YOUR ASSIGNMENT: Please output, without any change, the lines of the material below from the very first through the one with "U202: NAND 74HC132".

### EXERCISE MATERIALS ###

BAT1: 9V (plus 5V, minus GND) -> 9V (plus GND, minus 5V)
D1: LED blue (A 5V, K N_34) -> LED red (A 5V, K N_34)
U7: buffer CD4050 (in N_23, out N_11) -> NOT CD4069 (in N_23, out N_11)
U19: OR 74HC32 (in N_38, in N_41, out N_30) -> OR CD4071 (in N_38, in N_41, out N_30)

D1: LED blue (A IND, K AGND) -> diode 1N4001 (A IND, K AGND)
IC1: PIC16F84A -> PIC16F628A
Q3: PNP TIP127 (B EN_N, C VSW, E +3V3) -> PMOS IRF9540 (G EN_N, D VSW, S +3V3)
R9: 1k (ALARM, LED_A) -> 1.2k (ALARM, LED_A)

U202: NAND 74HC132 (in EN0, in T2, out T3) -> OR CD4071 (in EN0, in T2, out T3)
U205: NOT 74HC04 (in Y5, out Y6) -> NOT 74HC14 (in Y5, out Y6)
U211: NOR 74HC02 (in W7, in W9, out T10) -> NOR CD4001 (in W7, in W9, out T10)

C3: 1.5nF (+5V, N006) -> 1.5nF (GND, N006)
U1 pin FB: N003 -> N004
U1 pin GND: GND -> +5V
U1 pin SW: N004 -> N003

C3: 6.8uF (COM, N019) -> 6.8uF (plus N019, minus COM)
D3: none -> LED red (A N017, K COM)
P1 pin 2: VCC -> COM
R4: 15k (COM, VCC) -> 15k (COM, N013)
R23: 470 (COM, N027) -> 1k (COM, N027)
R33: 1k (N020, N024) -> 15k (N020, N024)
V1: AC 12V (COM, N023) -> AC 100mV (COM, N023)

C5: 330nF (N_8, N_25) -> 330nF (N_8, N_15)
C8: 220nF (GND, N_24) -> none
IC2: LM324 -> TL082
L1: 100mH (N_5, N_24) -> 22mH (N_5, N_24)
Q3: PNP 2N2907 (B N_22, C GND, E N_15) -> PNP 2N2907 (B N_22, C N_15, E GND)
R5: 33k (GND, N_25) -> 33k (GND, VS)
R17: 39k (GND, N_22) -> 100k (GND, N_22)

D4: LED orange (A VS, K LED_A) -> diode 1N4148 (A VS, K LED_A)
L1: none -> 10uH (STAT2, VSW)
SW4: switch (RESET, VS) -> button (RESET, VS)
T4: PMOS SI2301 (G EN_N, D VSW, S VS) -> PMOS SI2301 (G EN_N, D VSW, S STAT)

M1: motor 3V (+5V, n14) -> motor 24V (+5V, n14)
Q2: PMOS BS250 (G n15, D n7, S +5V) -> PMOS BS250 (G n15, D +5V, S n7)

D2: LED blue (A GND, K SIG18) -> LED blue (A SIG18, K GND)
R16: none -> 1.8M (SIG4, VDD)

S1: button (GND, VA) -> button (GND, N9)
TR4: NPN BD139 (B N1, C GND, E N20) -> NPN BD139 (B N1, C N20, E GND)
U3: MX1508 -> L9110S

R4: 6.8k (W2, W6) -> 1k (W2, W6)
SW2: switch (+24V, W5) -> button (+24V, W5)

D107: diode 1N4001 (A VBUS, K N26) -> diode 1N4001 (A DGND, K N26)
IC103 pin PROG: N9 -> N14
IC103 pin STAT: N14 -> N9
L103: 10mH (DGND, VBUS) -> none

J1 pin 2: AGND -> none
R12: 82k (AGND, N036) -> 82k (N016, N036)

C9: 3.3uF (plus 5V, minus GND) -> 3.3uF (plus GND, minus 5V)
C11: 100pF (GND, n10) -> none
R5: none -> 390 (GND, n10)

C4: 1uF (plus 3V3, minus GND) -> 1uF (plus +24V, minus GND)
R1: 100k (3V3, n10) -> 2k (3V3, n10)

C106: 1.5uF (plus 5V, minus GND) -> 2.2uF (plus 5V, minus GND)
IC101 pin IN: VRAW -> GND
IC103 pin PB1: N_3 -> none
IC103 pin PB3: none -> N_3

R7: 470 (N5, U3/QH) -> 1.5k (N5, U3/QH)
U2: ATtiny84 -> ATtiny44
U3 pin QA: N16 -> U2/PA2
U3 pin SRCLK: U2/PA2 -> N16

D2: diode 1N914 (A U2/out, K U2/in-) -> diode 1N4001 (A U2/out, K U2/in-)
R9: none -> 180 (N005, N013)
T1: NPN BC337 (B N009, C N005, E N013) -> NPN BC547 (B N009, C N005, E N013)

###

RESULT OF THIS TASK:
BAT1: 9V (plus 5V, minus GND) -> 9V (plus GND, minus 5V)
D1: LED blue (A 5V, K N_34) -> LED red (A 5V, K N_34)
U7: buffer CD4050 (in N_23, out N_11) -> NOT CD4069 (in N_23, out N_11)
U19: OR 74HC32 (in N_38, in N_41, out N_30) -> OR CD4071 (in N_38, in N_41, out N_30)

D1: LED blue (A IND, K AGND) -> diode 1N4001 (A IND, K AGND)
IC1: PIC16F84A -> PIC16F628A
Q3: PNP TIP127 (B EN_N, C VSW, E +3V3) -> PMOS IRF9540 (G EN_N, D VSW, S +3V3)
R9: 1k (ALARM, LED_A) -> 1.2k (ALARM, LED_A)

U202: NAND 74HC132 (in EN0, in T2, out T3) -> OR CD4071 (in EN0, in T2, out T3)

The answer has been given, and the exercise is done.